* [Exercise prompt]
Write down exactly the line where "Invoice 964: [317,73,347,97]" occurs and every line that follows it through the end of the material below; include nothing else.

* [The input]
--- START ---
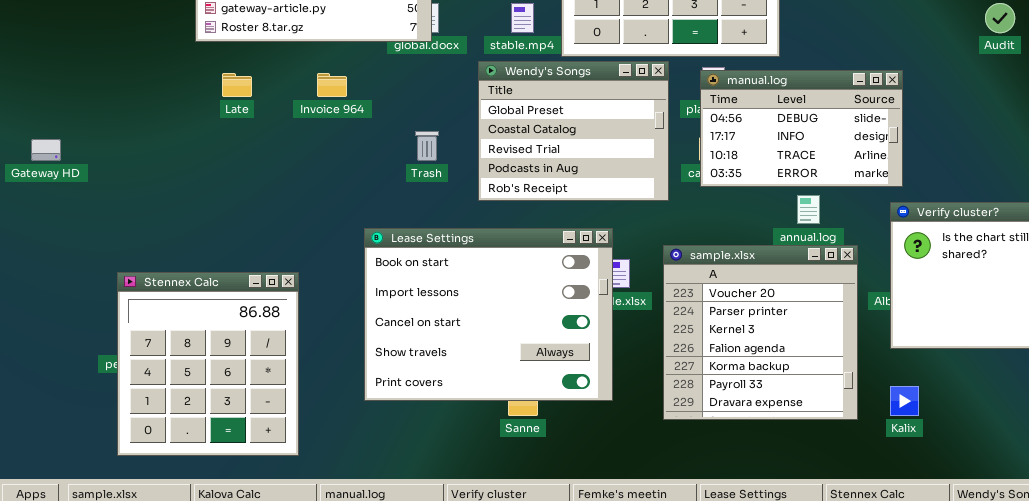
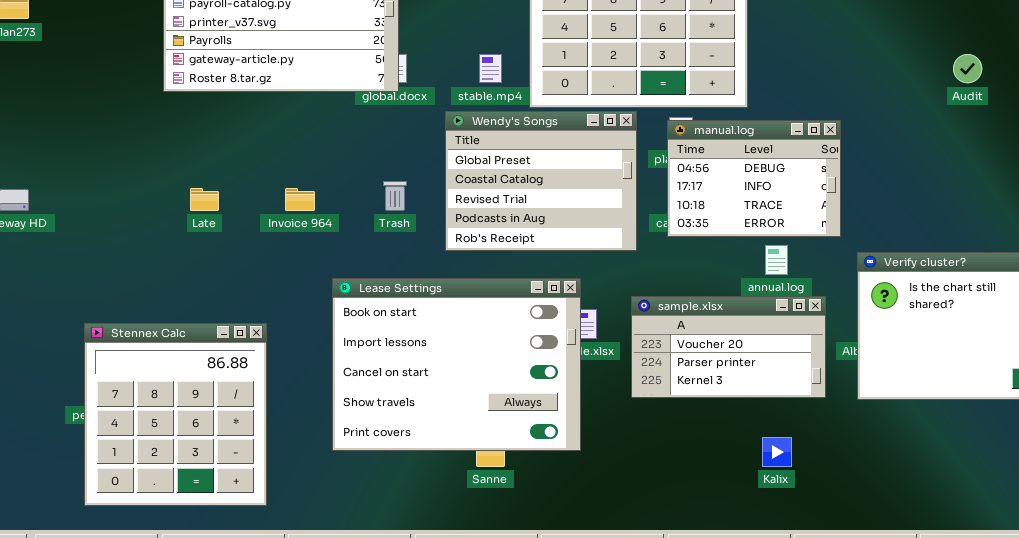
manual.log: [700,70,903,187] -> [667,120,841,237], resized
Late: [222,73,252,97] -> [190,188,219,211], moved
Invoice 964: [317,73,347,97] -> [285,188,315,211], moved
sample.xlsx: [663,245,858,420] -> [631,296,826,398], resized
Kalix: [890,386,919,416] -> [762,437,792,467], moved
--- END ---
* [Result of this task]
Invoice 964: [317,73,347,97] -> [285,188,315,211], moved
sample.xlsx: [663,245,858,420] -> [631,296,826,398], resized
Kalix: [890,386,919,416] -> [762,437,792,467], moved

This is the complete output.